▼

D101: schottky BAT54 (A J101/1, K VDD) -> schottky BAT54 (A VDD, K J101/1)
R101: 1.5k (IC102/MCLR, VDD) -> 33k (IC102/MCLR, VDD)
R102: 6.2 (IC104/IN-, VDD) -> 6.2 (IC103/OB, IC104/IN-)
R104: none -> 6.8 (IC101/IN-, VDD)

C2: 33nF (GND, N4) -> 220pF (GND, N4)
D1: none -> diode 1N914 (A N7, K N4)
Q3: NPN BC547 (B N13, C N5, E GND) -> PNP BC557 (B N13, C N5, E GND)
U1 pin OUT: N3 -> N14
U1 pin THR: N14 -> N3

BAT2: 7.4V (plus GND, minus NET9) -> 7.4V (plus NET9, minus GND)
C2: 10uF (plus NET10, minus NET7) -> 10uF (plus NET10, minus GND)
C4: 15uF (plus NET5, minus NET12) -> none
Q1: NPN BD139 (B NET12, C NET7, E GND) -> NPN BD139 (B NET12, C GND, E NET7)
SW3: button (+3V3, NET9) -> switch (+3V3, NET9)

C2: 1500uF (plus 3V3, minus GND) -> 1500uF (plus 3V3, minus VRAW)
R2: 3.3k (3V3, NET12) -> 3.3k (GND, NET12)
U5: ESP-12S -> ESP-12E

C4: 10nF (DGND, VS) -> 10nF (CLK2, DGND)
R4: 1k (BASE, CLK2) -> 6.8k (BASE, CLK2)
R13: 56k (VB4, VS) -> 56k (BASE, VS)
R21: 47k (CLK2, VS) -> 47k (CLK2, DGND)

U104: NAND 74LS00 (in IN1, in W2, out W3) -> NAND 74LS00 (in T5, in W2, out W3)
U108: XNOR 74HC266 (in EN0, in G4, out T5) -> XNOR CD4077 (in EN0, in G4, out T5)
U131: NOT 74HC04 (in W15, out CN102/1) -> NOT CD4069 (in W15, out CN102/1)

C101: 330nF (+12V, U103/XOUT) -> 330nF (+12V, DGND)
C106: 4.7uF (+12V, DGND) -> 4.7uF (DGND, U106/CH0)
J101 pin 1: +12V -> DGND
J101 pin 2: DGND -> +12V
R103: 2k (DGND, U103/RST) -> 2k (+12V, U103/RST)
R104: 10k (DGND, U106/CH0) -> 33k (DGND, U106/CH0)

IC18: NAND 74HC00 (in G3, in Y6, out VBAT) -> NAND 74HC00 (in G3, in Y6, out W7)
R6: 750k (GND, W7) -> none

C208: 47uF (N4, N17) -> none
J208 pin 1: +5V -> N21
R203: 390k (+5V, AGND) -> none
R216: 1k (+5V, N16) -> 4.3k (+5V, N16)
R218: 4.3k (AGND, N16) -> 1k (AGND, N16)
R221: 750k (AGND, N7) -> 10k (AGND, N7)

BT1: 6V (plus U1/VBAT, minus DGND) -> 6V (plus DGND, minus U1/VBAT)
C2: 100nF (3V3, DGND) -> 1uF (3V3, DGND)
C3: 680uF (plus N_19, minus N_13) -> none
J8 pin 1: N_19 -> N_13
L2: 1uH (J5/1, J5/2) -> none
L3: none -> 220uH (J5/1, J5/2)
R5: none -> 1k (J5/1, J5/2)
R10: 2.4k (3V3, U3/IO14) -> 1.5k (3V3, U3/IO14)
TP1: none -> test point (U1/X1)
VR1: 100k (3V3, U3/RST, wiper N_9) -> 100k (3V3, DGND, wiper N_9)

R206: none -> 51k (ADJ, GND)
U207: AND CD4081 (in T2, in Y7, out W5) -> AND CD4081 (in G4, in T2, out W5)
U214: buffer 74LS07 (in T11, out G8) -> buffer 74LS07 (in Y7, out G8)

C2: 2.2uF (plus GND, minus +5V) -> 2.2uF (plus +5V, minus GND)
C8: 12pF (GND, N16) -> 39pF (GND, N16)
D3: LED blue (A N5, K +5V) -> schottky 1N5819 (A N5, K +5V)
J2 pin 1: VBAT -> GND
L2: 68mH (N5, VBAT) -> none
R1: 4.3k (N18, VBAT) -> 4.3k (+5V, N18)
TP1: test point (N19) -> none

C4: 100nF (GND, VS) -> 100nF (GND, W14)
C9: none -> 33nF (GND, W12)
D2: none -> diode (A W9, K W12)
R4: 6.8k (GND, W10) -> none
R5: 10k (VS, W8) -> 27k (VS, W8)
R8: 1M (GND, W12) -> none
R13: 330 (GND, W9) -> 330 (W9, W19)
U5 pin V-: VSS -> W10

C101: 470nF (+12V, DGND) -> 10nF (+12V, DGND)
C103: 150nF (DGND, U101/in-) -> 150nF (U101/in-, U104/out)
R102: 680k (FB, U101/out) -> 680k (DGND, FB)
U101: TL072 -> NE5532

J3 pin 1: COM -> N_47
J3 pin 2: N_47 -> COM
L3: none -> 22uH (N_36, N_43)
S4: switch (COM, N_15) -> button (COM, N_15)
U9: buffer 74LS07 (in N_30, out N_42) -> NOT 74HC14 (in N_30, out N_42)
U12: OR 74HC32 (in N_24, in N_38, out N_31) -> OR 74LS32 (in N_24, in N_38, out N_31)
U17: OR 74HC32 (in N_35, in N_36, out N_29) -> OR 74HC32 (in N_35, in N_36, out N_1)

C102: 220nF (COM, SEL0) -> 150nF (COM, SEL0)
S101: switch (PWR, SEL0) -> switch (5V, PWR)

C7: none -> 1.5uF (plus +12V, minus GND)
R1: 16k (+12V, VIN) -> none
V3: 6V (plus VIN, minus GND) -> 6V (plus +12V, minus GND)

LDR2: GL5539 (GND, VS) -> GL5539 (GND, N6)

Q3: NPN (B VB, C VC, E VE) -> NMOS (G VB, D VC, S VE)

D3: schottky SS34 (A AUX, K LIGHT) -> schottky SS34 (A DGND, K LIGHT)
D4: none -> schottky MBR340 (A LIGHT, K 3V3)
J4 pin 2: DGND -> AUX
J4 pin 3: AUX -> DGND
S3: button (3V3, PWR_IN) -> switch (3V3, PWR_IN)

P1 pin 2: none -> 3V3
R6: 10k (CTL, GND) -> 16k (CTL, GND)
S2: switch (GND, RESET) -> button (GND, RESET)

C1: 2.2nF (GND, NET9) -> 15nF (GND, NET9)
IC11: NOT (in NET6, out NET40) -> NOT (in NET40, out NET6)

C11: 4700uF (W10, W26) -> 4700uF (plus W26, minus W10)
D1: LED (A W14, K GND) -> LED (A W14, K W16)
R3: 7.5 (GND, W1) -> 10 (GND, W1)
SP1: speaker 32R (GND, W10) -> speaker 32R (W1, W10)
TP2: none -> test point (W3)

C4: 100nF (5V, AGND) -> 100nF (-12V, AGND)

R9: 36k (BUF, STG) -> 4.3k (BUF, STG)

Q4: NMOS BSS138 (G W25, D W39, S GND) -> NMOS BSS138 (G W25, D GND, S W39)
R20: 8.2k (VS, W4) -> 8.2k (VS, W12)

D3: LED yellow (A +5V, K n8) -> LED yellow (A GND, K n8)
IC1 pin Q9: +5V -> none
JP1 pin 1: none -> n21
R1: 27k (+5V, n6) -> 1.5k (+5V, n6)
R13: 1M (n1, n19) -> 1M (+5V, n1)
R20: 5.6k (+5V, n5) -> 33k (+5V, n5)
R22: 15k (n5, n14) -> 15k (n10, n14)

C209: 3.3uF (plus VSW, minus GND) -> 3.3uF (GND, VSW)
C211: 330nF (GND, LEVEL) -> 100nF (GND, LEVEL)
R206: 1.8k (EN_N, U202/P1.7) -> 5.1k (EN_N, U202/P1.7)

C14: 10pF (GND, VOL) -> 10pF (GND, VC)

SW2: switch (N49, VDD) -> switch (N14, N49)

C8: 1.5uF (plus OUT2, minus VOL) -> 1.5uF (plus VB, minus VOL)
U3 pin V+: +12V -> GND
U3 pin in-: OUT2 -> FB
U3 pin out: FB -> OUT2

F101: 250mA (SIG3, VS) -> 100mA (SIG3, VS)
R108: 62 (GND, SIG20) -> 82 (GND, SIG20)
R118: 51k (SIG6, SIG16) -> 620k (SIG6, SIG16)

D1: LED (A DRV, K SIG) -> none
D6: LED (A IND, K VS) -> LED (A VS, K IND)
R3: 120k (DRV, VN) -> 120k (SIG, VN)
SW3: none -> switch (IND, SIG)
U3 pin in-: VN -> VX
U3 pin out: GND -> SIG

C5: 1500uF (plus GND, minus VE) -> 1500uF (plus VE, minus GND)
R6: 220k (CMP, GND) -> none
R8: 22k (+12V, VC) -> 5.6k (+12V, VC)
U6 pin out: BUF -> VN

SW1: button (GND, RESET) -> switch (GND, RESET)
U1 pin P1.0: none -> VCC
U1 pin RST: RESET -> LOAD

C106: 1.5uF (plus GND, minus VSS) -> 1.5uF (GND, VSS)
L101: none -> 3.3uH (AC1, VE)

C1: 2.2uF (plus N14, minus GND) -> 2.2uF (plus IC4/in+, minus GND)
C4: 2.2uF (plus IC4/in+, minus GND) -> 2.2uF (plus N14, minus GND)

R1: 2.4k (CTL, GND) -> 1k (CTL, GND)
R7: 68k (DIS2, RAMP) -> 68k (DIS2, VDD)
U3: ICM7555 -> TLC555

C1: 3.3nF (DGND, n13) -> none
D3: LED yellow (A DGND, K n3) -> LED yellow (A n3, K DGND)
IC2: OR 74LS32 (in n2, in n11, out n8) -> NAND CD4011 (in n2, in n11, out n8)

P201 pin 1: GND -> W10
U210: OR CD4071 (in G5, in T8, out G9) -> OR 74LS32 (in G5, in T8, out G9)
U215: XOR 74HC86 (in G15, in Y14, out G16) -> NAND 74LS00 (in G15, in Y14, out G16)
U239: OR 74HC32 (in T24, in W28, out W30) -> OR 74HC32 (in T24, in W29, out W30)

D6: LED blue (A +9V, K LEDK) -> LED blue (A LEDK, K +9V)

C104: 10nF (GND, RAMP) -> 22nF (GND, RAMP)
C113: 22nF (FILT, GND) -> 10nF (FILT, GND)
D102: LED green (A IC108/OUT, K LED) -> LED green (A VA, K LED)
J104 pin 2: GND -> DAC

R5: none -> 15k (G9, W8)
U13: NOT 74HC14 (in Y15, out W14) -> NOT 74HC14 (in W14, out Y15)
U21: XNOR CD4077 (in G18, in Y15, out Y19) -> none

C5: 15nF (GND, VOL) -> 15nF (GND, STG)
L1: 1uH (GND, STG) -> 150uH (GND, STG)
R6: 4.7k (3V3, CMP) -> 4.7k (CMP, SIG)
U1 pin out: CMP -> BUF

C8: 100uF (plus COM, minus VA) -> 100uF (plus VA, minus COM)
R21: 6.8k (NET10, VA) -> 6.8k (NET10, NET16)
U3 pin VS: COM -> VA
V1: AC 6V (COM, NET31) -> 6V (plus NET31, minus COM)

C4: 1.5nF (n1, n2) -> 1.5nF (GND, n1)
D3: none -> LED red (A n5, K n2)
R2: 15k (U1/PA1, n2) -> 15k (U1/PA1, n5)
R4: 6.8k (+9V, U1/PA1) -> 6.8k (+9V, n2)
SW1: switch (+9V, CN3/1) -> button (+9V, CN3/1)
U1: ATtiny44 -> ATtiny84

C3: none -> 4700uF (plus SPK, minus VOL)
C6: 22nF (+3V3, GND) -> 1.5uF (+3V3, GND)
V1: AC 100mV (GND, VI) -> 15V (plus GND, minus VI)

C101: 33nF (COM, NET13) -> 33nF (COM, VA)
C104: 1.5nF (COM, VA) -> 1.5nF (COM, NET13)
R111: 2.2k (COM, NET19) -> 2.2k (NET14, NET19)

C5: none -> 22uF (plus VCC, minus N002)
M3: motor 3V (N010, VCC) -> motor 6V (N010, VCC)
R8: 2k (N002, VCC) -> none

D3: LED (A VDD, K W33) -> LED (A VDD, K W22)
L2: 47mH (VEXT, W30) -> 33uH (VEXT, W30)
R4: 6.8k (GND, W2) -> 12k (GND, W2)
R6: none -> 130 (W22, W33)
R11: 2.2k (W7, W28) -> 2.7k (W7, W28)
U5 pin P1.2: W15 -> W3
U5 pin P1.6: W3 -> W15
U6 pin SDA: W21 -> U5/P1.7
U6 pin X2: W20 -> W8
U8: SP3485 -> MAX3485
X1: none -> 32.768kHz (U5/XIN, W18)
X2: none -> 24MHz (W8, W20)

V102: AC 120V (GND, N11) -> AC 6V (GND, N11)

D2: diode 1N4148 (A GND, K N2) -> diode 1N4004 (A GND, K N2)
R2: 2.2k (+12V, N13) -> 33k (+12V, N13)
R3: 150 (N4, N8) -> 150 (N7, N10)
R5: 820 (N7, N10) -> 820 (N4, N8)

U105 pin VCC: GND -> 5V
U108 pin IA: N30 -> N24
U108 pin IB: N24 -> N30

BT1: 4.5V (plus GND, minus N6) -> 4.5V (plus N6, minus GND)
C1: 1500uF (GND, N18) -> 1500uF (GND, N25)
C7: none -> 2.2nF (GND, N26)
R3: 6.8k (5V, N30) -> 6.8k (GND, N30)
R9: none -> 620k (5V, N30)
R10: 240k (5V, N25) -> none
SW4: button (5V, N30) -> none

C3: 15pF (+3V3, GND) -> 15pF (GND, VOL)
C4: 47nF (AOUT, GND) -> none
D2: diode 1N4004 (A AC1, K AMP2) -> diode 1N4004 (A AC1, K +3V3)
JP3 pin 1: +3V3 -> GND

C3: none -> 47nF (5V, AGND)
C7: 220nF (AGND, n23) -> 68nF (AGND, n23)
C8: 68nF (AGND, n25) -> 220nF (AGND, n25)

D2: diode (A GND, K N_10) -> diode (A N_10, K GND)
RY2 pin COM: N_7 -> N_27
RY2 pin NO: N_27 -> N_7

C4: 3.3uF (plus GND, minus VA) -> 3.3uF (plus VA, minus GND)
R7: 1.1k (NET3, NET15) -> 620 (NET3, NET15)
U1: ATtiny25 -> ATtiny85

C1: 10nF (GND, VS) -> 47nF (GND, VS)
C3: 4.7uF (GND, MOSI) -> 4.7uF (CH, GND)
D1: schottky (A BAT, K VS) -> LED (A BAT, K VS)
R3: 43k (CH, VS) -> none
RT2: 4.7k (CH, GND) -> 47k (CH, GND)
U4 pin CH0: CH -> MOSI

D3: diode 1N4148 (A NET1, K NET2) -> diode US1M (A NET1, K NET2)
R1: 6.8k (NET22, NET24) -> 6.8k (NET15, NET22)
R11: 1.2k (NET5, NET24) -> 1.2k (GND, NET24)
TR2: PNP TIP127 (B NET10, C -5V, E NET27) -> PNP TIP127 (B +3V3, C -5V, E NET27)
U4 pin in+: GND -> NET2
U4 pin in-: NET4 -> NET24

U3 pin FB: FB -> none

▲

→ **Task brief**: Could you reproduce exactly the lines of the entries above, from the one with "R13: 1M (n1, n19) -> 1M (+5V, n1)" through the one with "U3 pin in-: OUT2 -> FB", and nothing else?

→ **Response for this exercise**:
R13: 1M (n1, n19) -> 1M (+5V, n1)
R20: 5.6k (+5V, n5) -> 33k (+5V, n5)
R22: 15k (n5, n14) -> 15k (n10, n14)

C209: 3.3uF (plus VSW, minus GND) -> 3.3uF (GND, VSW)
C211: 330nF (GND, LEVEL) -> 100nF (GND, LEVEL)
R206: 1.8k (EN_N, U202/P1.7) -> 5.1k (EN_N, U202/P1.7)

C14: 10pF (GND, VOL) -> 10pF (GND, VC)

SW2: switch (N49, VDD) -> switch (N14, N49)

C8: 1.5uF (plus OUT2, minus VOL) -> 1.5uF (plus VB, minus VOL)
U3 pin V+: +12V -> GND
U3 pin in-: OUT2 -> FB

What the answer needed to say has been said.